• **WHAT TO DO**
Please print the records below exactly as they are.

++++ RECORDS SHOWN ++++

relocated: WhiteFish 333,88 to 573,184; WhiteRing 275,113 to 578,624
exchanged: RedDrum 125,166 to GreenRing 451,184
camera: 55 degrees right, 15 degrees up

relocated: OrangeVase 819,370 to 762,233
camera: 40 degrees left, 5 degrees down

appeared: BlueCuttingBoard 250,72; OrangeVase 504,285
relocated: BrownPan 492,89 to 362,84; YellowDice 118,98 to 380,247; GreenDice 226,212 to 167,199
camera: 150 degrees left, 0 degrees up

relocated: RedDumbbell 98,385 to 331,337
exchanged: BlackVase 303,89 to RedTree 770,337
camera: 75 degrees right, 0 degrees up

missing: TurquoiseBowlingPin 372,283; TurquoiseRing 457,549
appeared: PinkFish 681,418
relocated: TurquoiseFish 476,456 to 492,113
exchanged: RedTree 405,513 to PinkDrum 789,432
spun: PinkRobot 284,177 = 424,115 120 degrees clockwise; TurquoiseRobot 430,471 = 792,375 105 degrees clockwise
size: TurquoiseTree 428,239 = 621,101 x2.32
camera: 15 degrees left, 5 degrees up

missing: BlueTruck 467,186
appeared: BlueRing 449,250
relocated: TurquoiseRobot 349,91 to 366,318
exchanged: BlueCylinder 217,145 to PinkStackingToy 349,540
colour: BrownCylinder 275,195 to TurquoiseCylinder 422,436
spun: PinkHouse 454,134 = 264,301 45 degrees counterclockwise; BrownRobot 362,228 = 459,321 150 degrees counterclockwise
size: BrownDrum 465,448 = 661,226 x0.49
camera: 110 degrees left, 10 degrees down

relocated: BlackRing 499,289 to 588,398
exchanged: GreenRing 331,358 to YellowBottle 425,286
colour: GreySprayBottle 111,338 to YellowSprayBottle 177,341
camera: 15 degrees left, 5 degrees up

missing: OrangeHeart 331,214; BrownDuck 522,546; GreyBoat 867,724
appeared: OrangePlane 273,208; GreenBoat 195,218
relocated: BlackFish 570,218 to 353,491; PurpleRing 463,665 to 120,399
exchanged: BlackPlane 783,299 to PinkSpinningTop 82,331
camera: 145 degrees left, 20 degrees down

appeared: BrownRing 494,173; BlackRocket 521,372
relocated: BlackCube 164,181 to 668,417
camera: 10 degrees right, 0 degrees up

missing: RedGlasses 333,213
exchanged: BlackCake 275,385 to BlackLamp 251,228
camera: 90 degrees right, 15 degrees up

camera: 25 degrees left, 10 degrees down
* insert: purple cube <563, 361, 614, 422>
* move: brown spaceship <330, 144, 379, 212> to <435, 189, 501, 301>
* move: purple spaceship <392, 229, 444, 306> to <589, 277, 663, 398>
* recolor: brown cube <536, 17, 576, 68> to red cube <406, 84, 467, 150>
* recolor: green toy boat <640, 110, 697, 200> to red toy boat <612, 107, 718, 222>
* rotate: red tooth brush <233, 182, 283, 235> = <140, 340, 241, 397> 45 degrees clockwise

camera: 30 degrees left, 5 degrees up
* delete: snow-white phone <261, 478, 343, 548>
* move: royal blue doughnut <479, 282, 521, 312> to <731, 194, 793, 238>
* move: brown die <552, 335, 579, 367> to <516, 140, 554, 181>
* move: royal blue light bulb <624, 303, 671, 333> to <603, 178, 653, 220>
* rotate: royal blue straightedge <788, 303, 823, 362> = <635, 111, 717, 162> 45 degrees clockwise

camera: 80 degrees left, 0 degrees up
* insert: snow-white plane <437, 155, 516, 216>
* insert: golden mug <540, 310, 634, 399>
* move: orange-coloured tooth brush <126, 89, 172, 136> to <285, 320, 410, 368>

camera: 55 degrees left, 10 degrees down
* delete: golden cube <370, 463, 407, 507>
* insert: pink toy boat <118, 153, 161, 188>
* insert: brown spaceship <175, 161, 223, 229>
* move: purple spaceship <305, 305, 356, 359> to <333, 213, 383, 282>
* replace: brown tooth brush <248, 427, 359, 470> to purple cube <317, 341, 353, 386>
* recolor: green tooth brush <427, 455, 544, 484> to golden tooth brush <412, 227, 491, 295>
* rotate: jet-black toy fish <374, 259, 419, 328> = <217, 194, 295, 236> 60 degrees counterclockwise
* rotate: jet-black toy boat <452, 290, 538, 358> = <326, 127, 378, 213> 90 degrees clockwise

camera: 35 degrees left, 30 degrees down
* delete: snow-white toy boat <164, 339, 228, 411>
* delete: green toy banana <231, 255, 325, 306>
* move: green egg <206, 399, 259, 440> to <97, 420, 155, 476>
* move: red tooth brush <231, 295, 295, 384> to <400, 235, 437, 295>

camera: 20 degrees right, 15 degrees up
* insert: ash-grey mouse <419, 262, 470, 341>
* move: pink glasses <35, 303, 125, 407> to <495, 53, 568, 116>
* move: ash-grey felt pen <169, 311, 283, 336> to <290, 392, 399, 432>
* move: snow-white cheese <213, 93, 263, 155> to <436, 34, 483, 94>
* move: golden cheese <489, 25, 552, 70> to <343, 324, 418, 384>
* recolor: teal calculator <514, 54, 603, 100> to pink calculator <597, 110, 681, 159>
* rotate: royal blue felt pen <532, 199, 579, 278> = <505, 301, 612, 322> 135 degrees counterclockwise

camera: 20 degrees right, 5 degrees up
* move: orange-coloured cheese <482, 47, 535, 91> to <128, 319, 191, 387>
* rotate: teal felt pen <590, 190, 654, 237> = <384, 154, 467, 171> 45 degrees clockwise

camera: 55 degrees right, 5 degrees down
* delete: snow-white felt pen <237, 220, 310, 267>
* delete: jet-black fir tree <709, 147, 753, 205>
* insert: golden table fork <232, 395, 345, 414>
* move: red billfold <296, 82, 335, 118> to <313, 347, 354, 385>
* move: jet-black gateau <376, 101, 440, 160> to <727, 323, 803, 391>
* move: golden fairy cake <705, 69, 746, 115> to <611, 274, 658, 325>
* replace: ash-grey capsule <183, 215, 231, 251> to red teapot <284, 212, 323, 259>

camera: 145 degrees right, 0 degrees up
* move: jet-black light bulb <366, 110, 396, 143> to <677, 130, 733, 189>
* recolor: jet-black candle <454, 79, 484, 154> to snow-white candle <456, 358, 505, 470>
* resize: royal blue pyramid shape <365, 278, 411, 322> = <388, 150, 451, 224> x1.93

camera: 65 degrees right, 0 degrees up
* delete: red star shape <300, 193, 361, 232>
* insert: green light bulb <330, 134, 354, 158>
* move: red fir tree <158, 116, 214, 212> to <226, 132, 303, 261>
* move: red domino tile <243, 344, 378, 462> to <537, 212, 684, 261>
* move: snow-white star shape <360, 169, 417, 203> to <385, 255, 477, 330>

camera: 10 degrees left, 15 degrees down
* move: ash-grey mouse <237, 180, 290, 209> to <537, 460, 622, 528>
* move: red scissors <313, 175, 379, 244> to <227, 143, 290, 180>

++++

• **WRITTEN ANSWER**
relocated: WhiteFish 333,88 to 573,184; WhiteRing 275,113 to 578,624
exchanged: RedDrum 125,166 to GreenRing 451,184
camera: 55 degrees right, 15 degrees up

relocated: OrangeVase 819,370 to 762,233
camera: 40 degrees left, 5 degrees down

appeared: BlueCuttingBoard 250,72; OrangeVase 504,285
relocated: BrownPan 492,89 to 362,84; YellowDice 118,98 to 380,247; GreenDice 226,212 to 167,199
camera: 150 degrees left, 0 degrees up

relocated: RedDumbbell 98,385 to 331,337
exchanged: BlackVase 303,89 to RedTree 770,337
camera: 75 degrees right, 0 degrees up

missing: TurquoiseBowlingPin 372,283; TurquoiseRing 457,549
appeared: PinkFish 681,418
relocated: TurquoiseFish 476,456 to 492,113
exchanged: RedTree 405,513 to PinkDrum 789,432
spun: PinkRobot 284,177 = 424,115 120 degrees clockwise; TurquoiseRobot 430,471 = 792,375 105 degrees clockwise
size: TurquoiseTree 428,239 = 621,101 x2.32
camera: 15 degrees left, 5 degrees up

missing: BlueTruck 467,186
appeared: BlueRing 449,250
relocated: TurquoiseRobot 349,91 to 366,318
exchanged: BlueCylinder 217,145 to PinkStackingToy 349,540
colour: BrownCylinder 275,195 to TurquoiseCylinder 422,436
spun: PinkHouse 454,134 = 264,301 45 degrees counterclockwise; BrownRobot 362,228 = 459,321 150 degrees counterclockwise
size: BrownDrum 465,448 = 661,226 x0.49
camera: 110 degrees left, 10 degrees down

relocated: BlackRing 499,289 to 588,398
exchanged: GreenRing 331,358 to YellowBottle 425,286
colour: GreySprayBottle 111,338 to YellowSprayBottle 177,341
camera: 15 degrees left, 5 degrees up

missing: OrangeHeart 331,214; BrownDuck 522,546; GreyBoat 867,724
appeared: OrangePlane 273,208; GreenBoat 195,218
relocated: BlackFish 570,218 to 353,491; PurpleRing 463,665 to 120,399
exchanged: BlackPlane 783,299 to PinkSpinningTop 82,331
camera: 145 degrees left, 20 degrees down

appeared: BrownRing 494,173; BlackRocket 521,372
relocated: BlackCube 164,181 to 668,417
camera: 10 degrees right, 0 degrees up

missing: RedGlasses 333,213
exchanged: BlackCake 275,385 to BlackLamp 251,228
camera: 90 degrees right, 15 degrees up

camera: 25 degrees left, 10 degrees down
* insert: purple cube <563, 361, 614, 422>
* move: brown spaceship <330, 144, 379, 212> to <435, 189, 501, 301>
* move: purple spaceship <392, 229, 444, 306> to <589, 277, 663, 398>
* recolor: brown cube <536, 17, 576, 68> to red cube <406, 84, 467, 150>
* recolor: green toy boat <640, 110, 697, 200> to red toy boat <612, 107, 718, 222>
* rotate: red tooth brush <233, 182, 283, 235> = <140, 340, 241, 397> 45 degrees clockwise

camera: 30 degrees left, 5 degrees up
* delete: snow-white phone <261, 478, 343, 548>
* move: royal blue doughnut <479, 282, 521, 312> to <731, 194, 793, 238>
* move: brown die <552, 335, 579, 367> to <516, 140, 554, 181>
* move: royal blue light bulb <624, 303, 671, 333> to <603, 178, 653, 220>
* rotate: royal blue straightedge <788, 303, 823, 362> = <635, 111, 717, 162> 45 degrees clockwise

camera: 80 degrees left, 0 degrees up
* insert: snow-white plane <437, 155, 516, 216>
* insert: golden mug <540, 310, 634, 399>
* move: orange-coloured tooth brush <126, 89, 172, 136> to <285, 320, 410, 368>

camera: 55 degrees left, 10 degrees down
* delete: golden cube <370, 463, 407, 507>
* insert: pink toy boat <118, 153, 161, 188>
* insert: brown spaceship <175, 161, 223, 229>
* move: purple spaceship <305, 305, 356, 359> to <333, 213, 383, 282>
* replace: brown tooth brush <248, 427, 359, 470> to purple cube <317, 341, 353, 386>
* recolor: green tooth brush <427, 455, 544, 484> to golden tooth brush <412, 227, 491, 295>
* rotate: jet-black toy fish <374, 259, 419, 328> = <217, 194, 295, 236> 60 degrees counterclockwise
* rotate: jet-black toy boat <452, 290, 538, 358> = <326, 127, 378, 213> 90 degrees clockwise

camera: 35 degrees left, 30 degrees down
* delete: snow-white toy boat <164, 339, 228, 411>
* delete: green toy banana <231, 255, 325, 306>
* move: green egg <206, 399, 259, 440> to <97, 420, 155, 476>
* move: red tooth brush <231, 295, 295, 384> to <400, 235, 437, 295>

camera: 20 degrees right, 15 degrees up
* insert: ash-grey mouse <419, 262, 470, 341>
* move: pink glasses <35, 303, 125, 407> to <495, 53, 568, 116>
* move: ash-grey felt pen <169, 311, 283, 336> to <290, 392, 399, 432>
* move: snow-white cheese <213, 93, 263, 155> to <436, 34, 483, 94>
* move: golden cheese <489, 25, 552, 70> to <343, 324, 418, 384>
* recolor: teal calculator <514, 54, 603, 100> to pink calculator <597, 110, 681, 159>
* rotate: royal blue felt pen <532, 199, 579, 278> = <505, 301, 612, 322> 135 degrees counterclockwise

camera: 20 degrees right, 5 degrees up
* move: orange-coloured cheese <482, 47, 535, 91> to <128, 319, 191, 387>
* rotate: teal felt pen <590, 190, 654, 237> = <384, 154, 467, 171> 45 degrees clockwise

camera: 55 degrees right, 5 degrees down
* delete: snow-white felt pen <237, 220, 310, 267>
* delete: jet-black fir tree <709, 147, 753, 205>
* insert: golden table fork <232, 395, 345, 414>
* move: red billfold <296, 82, 335, 118> to <313, 347, 354, 385>
* move: jet-black gateau <376, 101, 440, 160> to <727, 323, 803, 391>
* move: golden fairy cake <705, 69, 746, 115> to <611, 274, 658, 325>
* replace: ash-grey capsule <183, 215, 231, 251> to red teapot <284, 212, 323, 259>

camera: 145 degrees right, 0 degrees up
* move: jet-black light bulb <366, 110, 396, 143> to <677, 130, 733, 189>
* recolor: jet-black candle <454, 79, 484, 154> to snow-white candle <456, 358, 505, 470>
* resize: royal blue pyramid shape <365, 278, 411, 322> = <388, 150, 451, 224> x1.93

camera: 65 degrees right, 0 degrees up
* delete: red star shape <300, 193, 361, 232>
* insert: green light bulb <330, 134, 354, 158>
* move: red fir tree <158, 116, 214, 212> to <226, 132, 303, 261>
* move: red domino tile <243, 344, 378, 462> to <537, 212, 684, 261>
* move: snow-white star shape <360, 169, 417, 203> to <385, 255, 477, 330>

camera: 10 degrees left, 15 degrees down
* move: ash-grey mouse <237, 180, 290, 209> to <537, 460, 622, 528>
* move: red scissors <313, 175, 379, 244> to <227, 143, 290, 180>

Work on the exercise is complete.